- _Exercise objective_
Wherever a line of the listing holds the string "none", copy that line.

- _Dataset records_
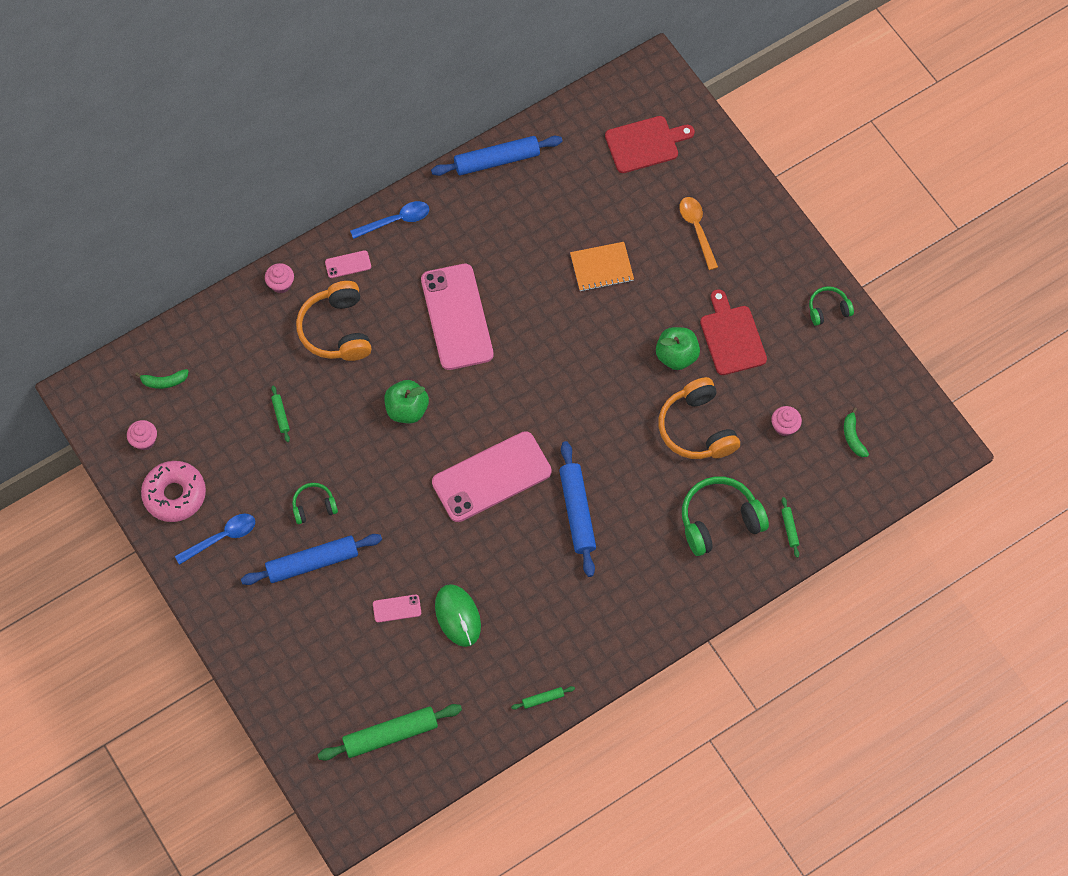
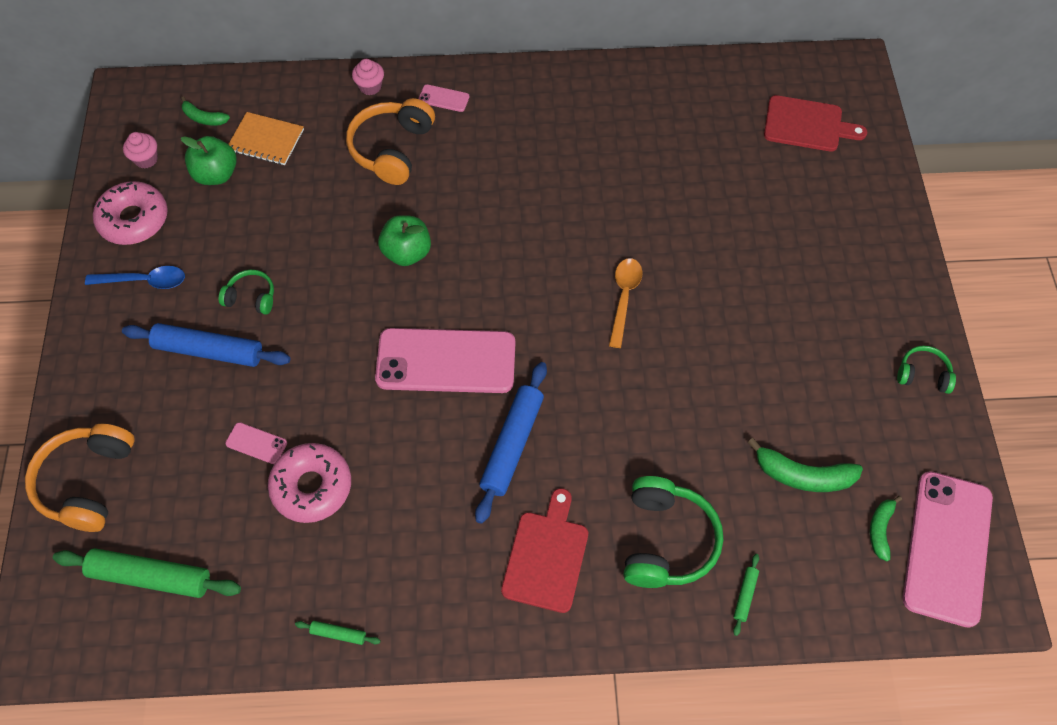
camera: 30 degrees right, 5 degrees down
(280, 415) = (284, 198): green rolling pin -> none
(396, 220) = (515, 82): blue spoon -> none
(457, 317) = (515, 192): pink phone -> pink phone (947, 547)
(458, 616) = (312, 487): green mouse -> pink donut
(497, 160) = (647, 74): blue rolling pin -> none
(601, 267) = (692, 215): orange notebook -> orange notebook (266, 140)
(676, 356) = (721, 339): green apple -> green apple (216, 174)
(697, 229) = (817, 226): orange spoon -> orange spoon (624, 298)
(697, 428) = (699, 425): orange headphones -> orange headphones (87, 482)
(719, 520) = (666, 540): green headphones -> green headphones turned 90 degrees clockwise
(732, 337) = (794, 350): red cutting board -> red cutting board (546, 556)
(784, 426) = (803, 475): pink cupcake -> green banana

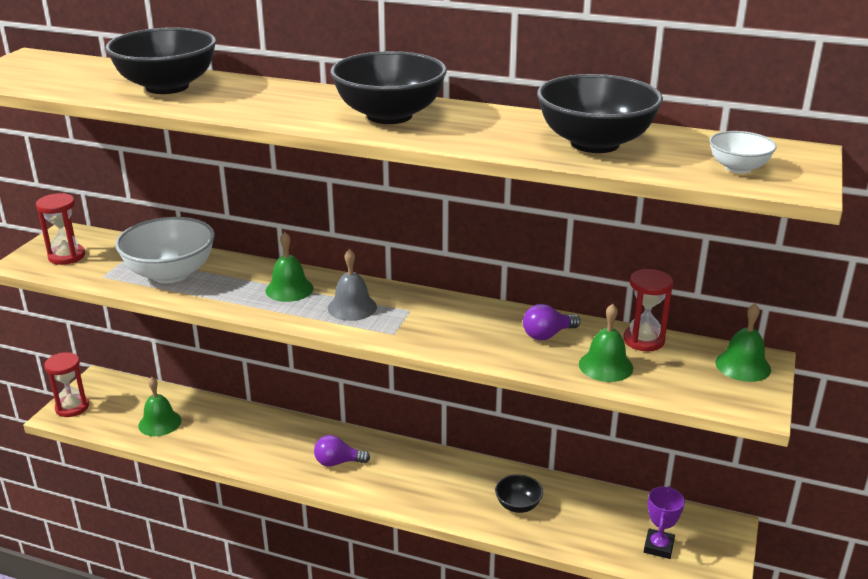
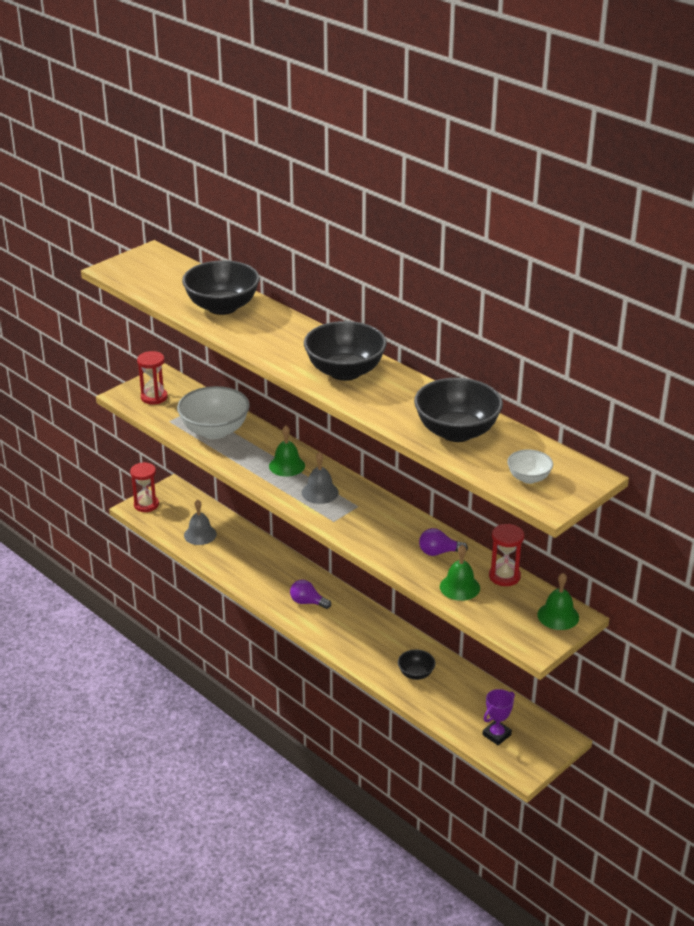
camera: 25 degrees right, 5 degrees up
(160, 423) = (200, 534): green bell -> grey bell

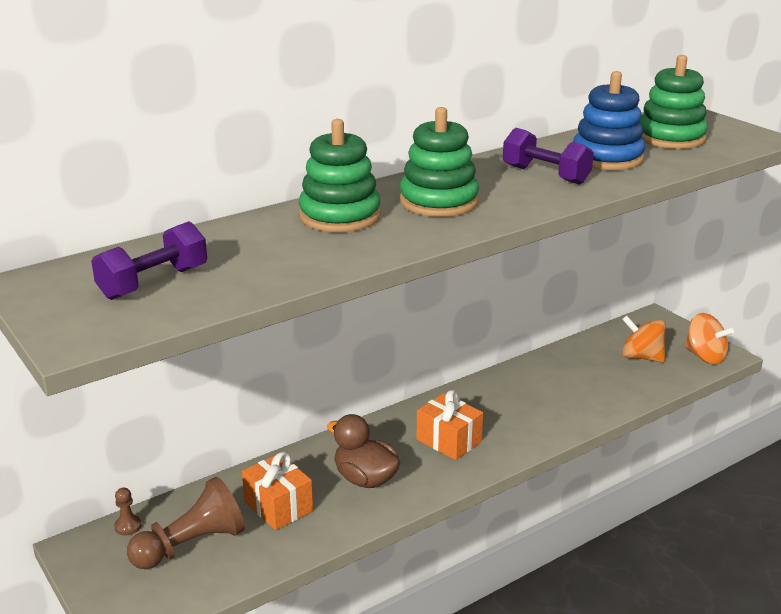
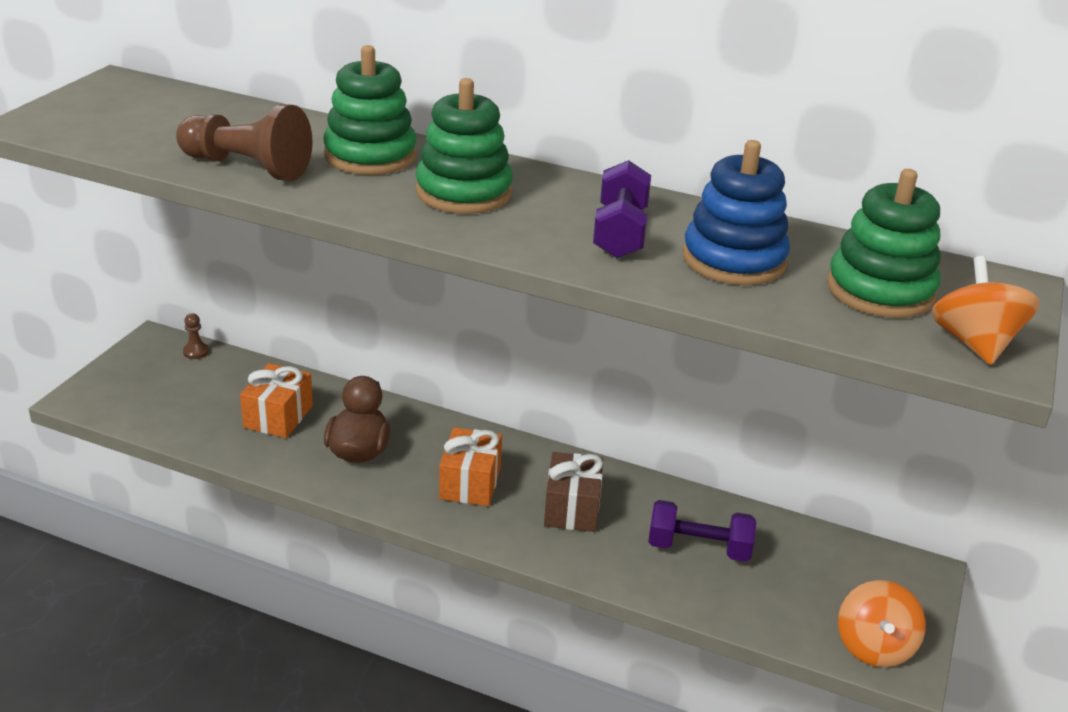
camera: 55 degrees right, 5 degrees up
(153, 283) = (150, 121): purple dumbbell -> purple dumbbell (698, 548)
(191, 545) = (193, 392): brown pawn -> brown pawn (247, 167)
(510, 409) = (572, 508): none -> brown gift
(641, 357) = (802, 585): orange spinning top -> orange spinning top (974, 343)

- _Result_
(280, 415) = (284, 198): green rolling pin -> none
(396, 220) = (515, 82): blue spoon -> none
(497, 160) = (647, 74): blue rolling pin -> none
(510, 409) = (572, 508): none -> brown gift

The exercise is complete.